**Problem description:**
All lines from the one containing "KEYS3 pin COM: none -> GND" through the last line below must be duplicated exactly, with nothing outside that span.

**Exercise data:**
>>>
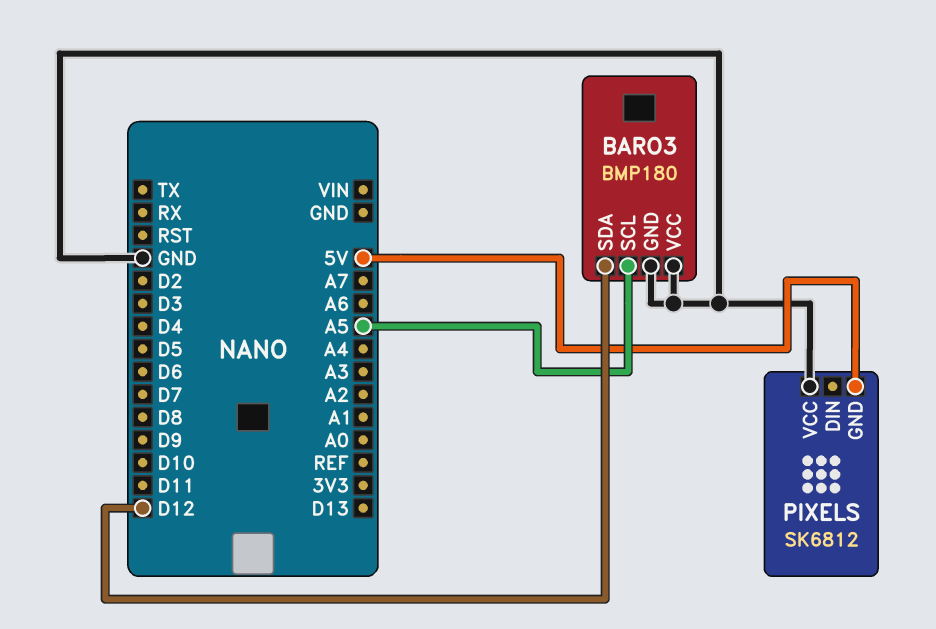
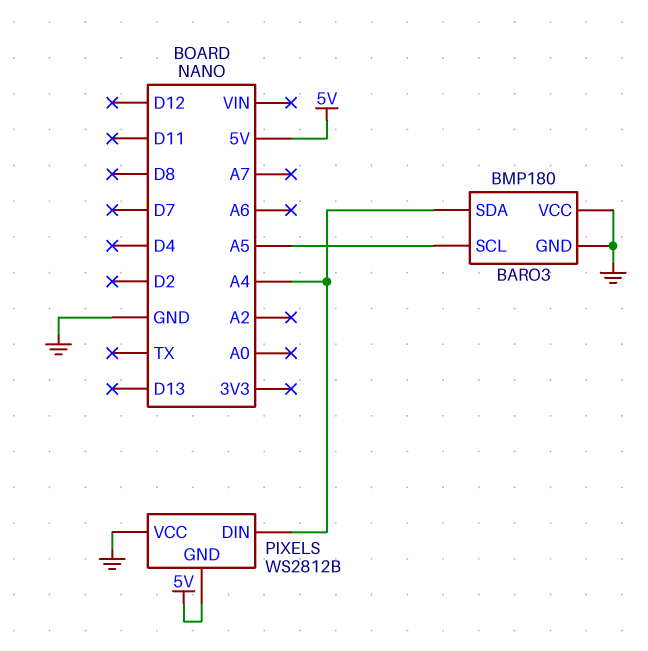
BARO3 pin SDA: D12 -> A4
PIXELS: SK6812 -> WS2812B
PIXELS pin DIN: none -> A4

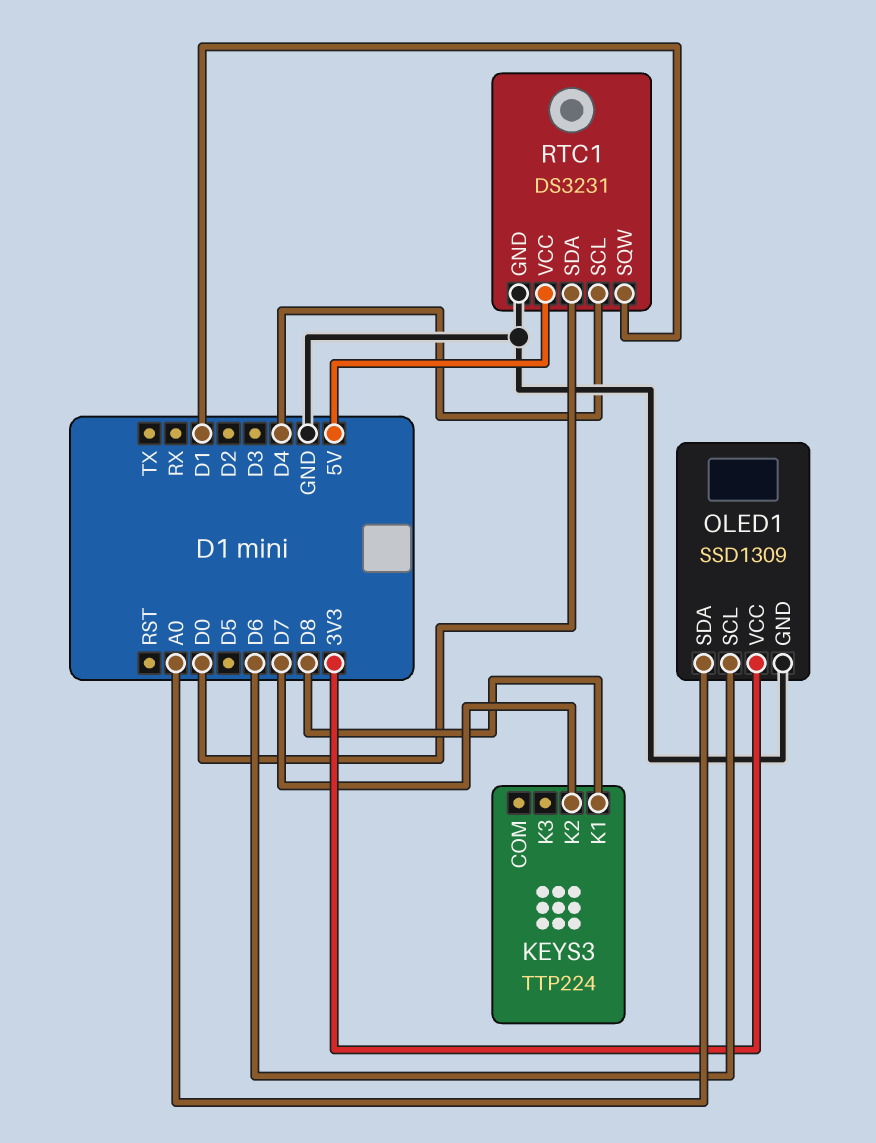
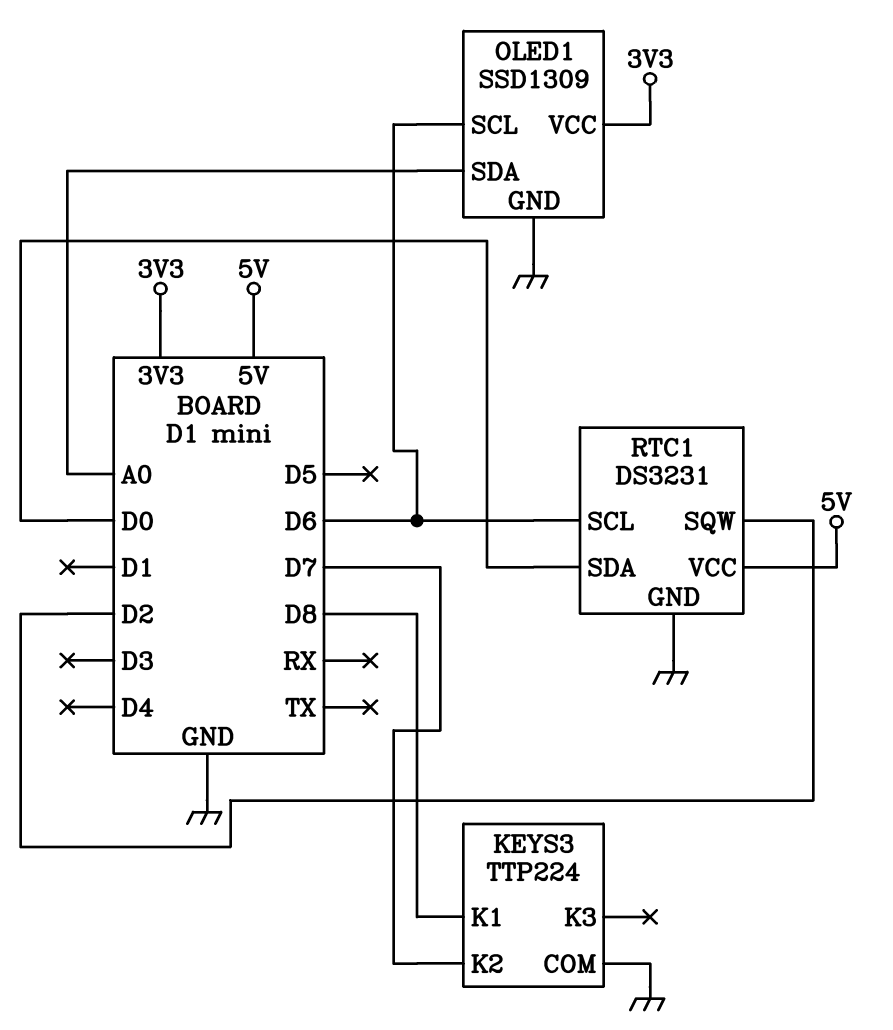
KEYS3 pin COM: none -> GND
RTC1 pin SCL: D4 -> D6
RTC1 pin SQW: D1 -> D2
<<<
**Exercise answer:**
KEYS3 pin COM: none -> GND
RTC1 pin SCL: D4 -> D6
RTC1 pin SQW: D1 -> D2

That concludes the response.